• _What to do_:
Search the entries for the string "none" and give the number of lines that hold it, nothing more.

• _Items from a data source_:

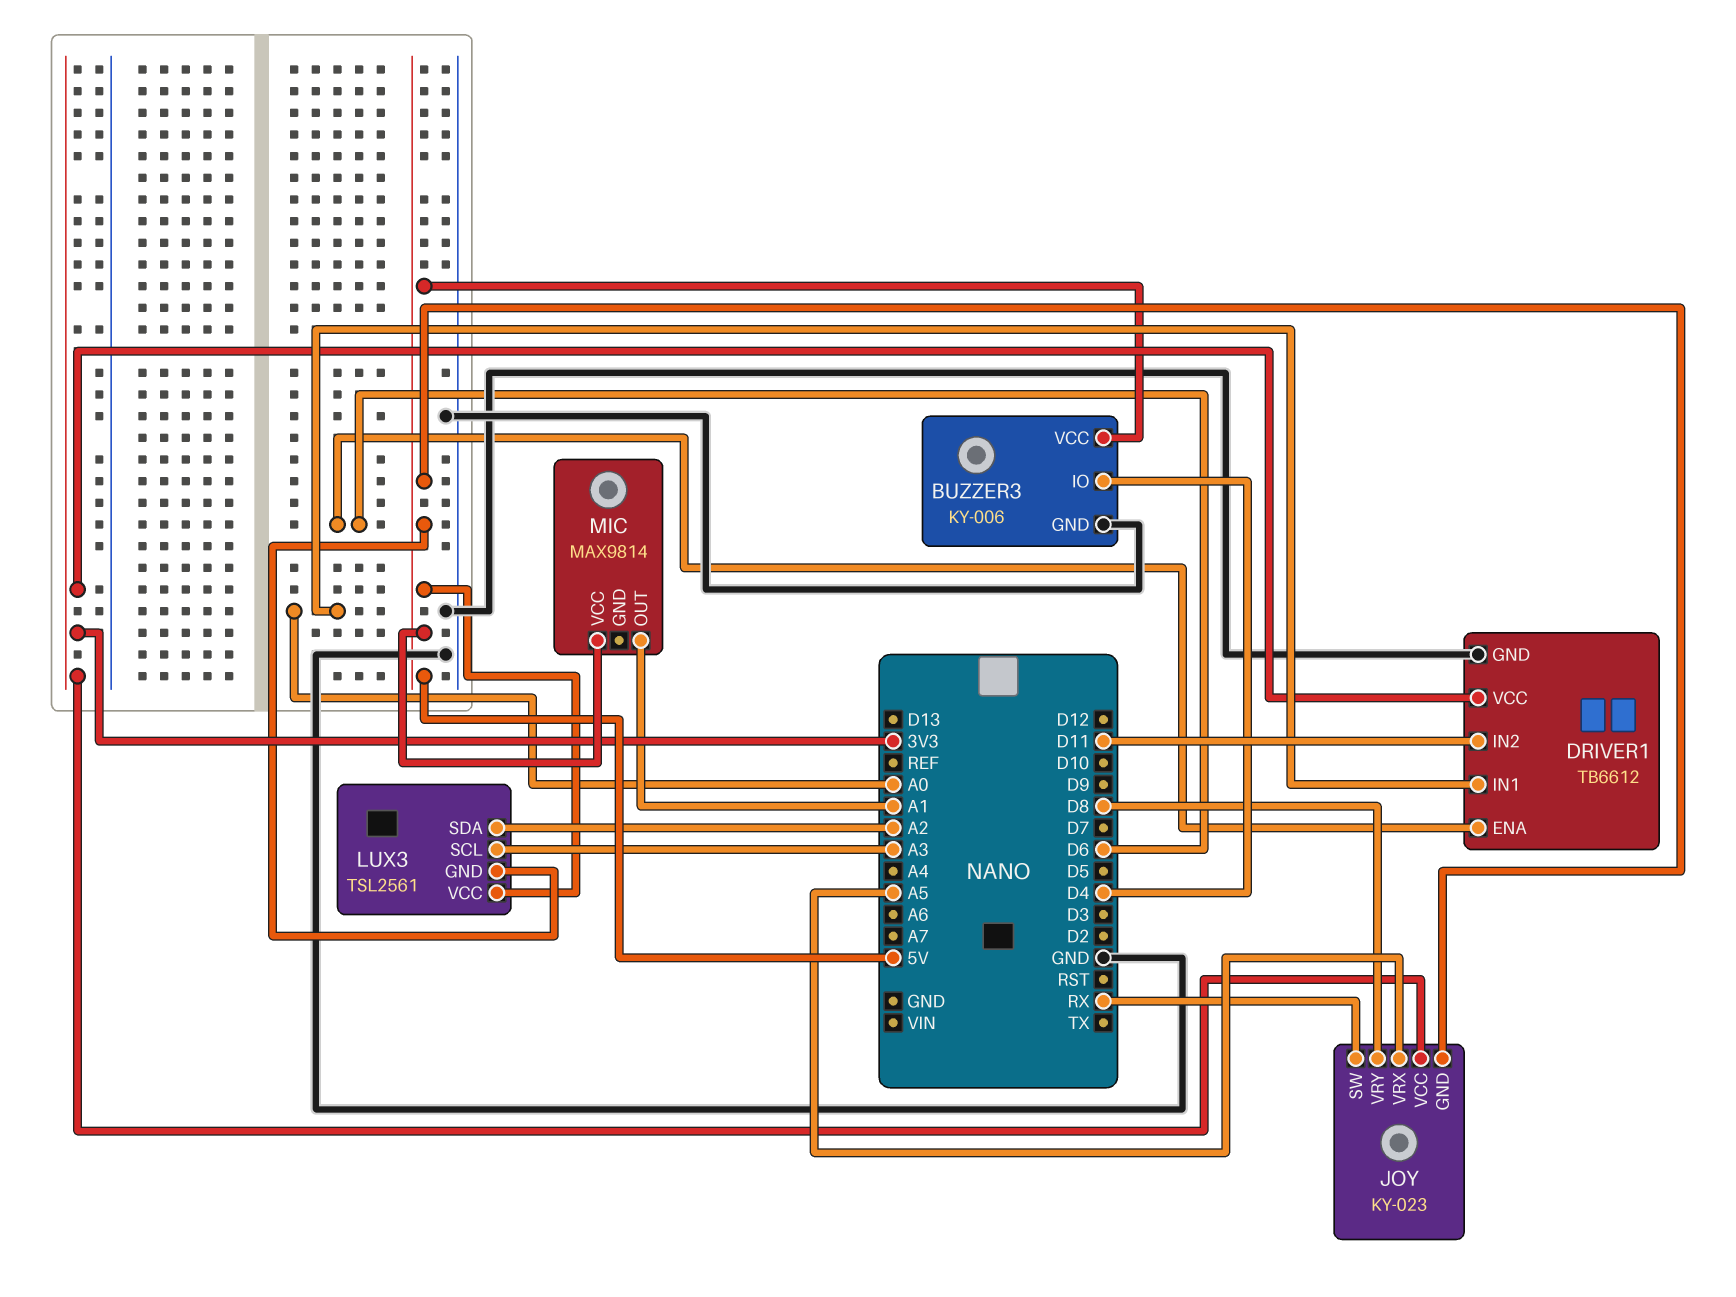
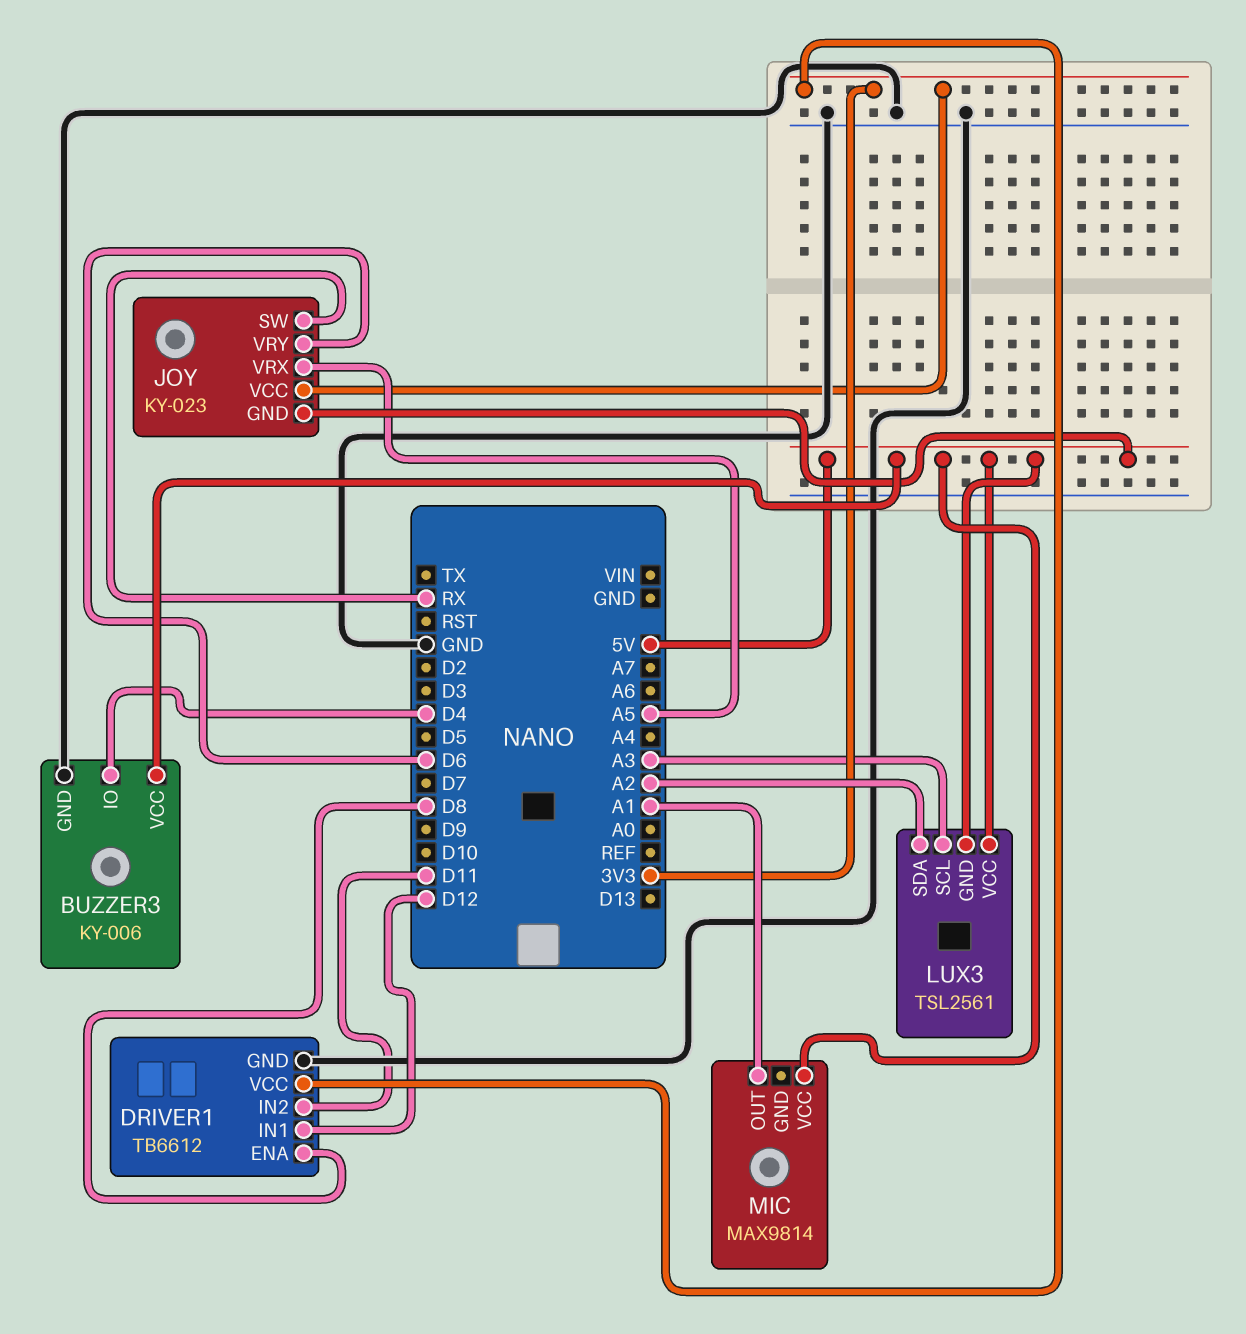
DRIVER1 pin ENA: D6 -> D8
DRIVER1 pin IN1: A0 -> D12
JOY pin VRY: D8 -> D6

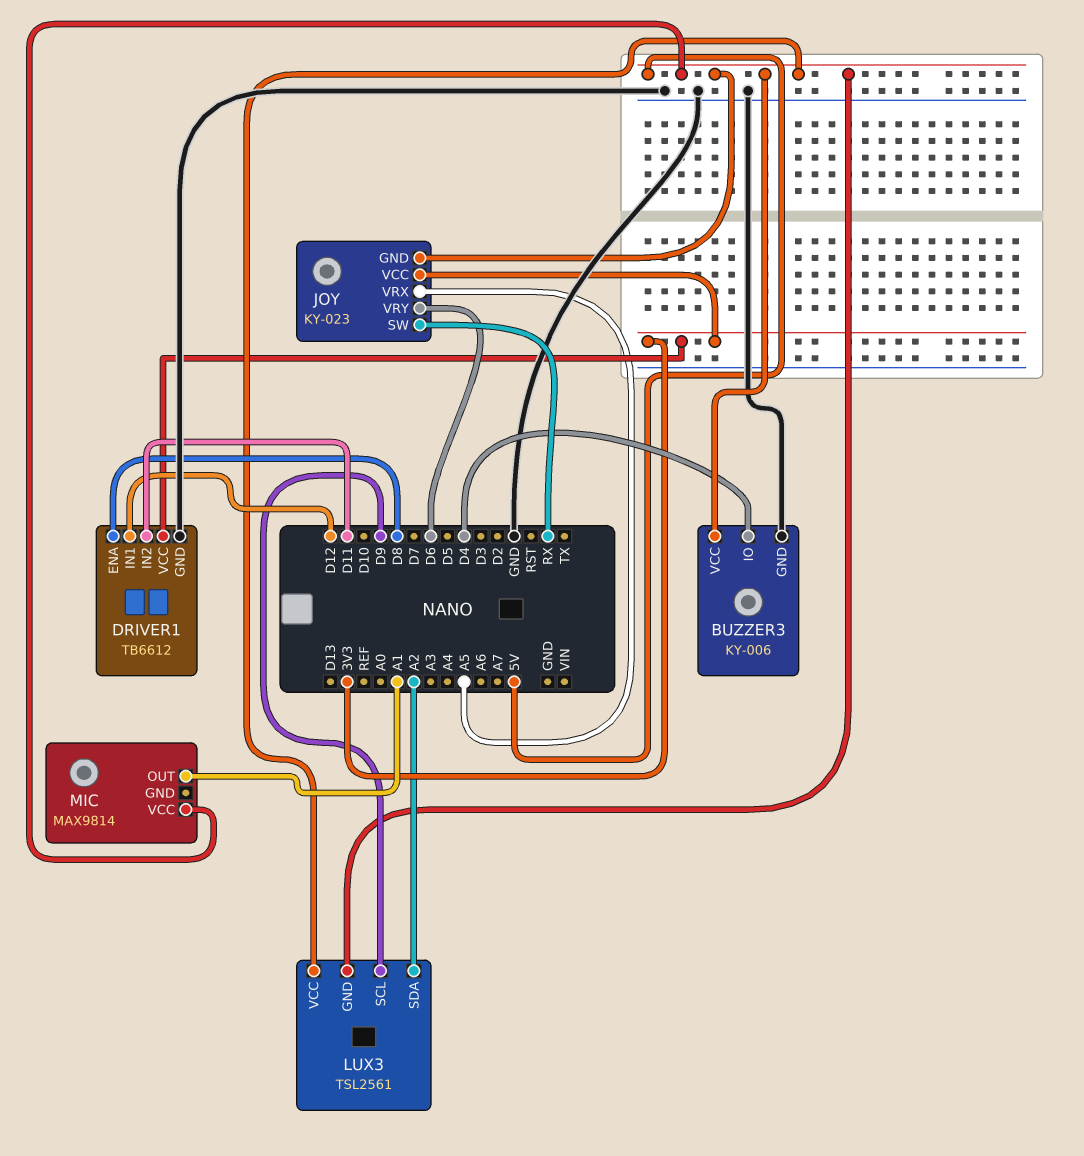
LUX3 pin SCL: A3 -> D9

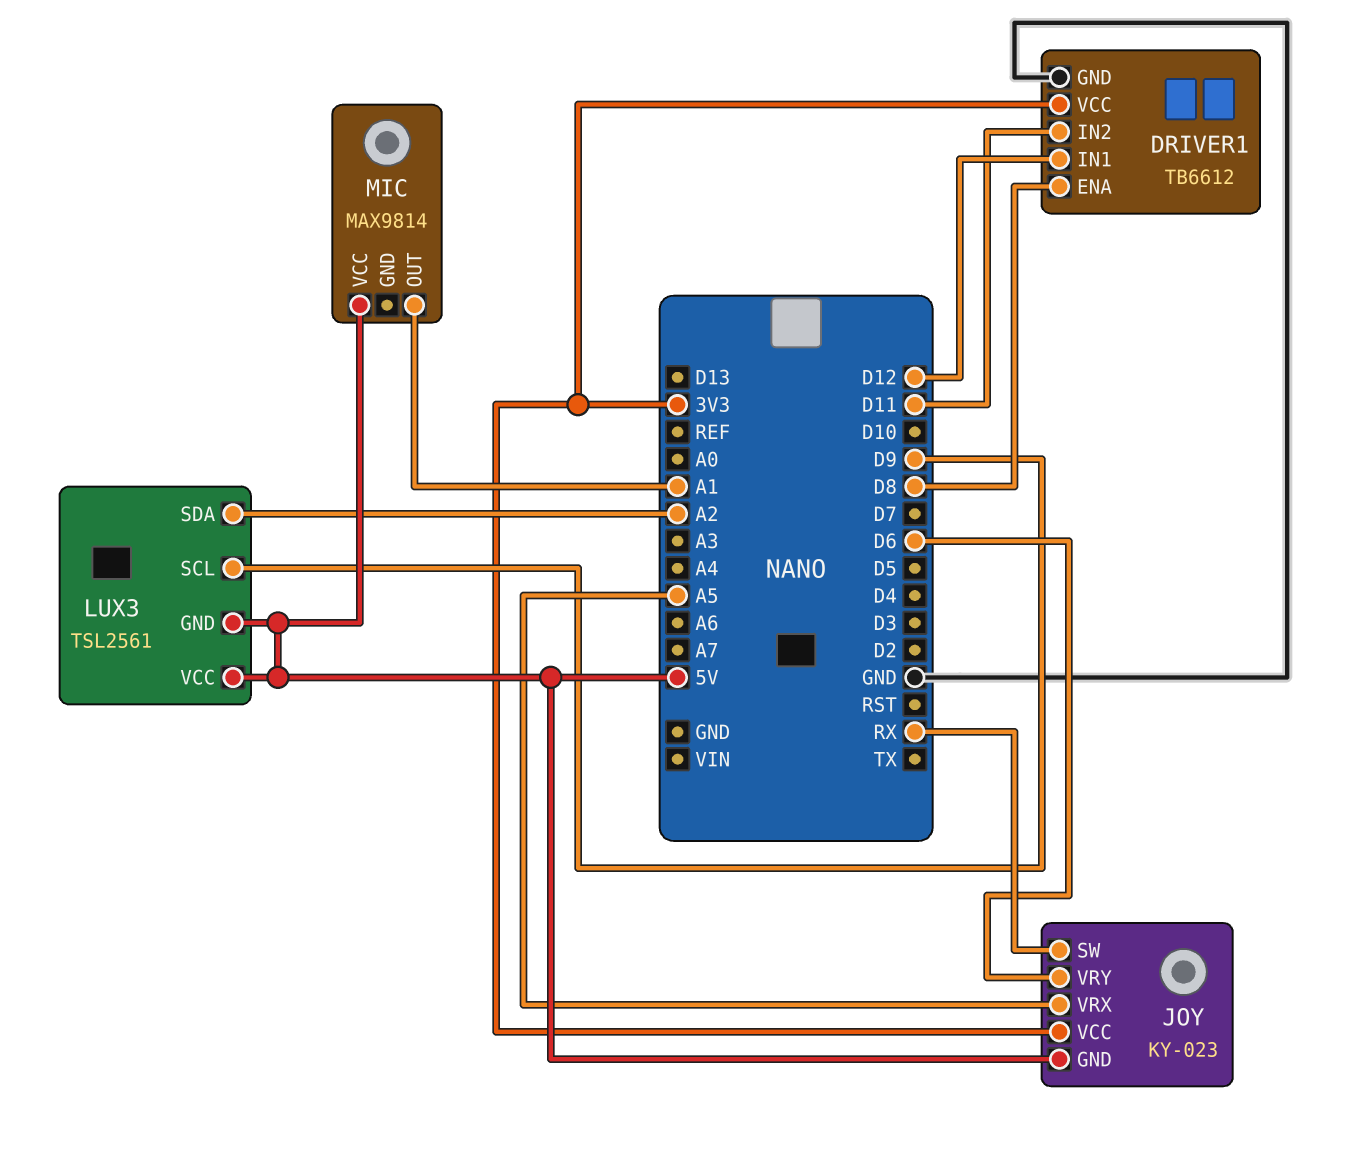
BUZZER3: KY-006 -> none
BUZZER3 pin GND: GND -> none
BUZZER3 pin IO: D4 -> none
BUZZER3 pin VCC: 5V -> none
---
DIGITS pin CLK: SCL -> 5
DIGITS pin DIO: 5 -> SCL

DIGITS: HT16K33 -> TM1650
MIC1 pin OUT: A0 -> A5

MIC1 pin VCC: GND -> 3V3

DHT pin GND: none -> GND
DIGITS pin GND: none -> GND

• _Solution to this problem_:
6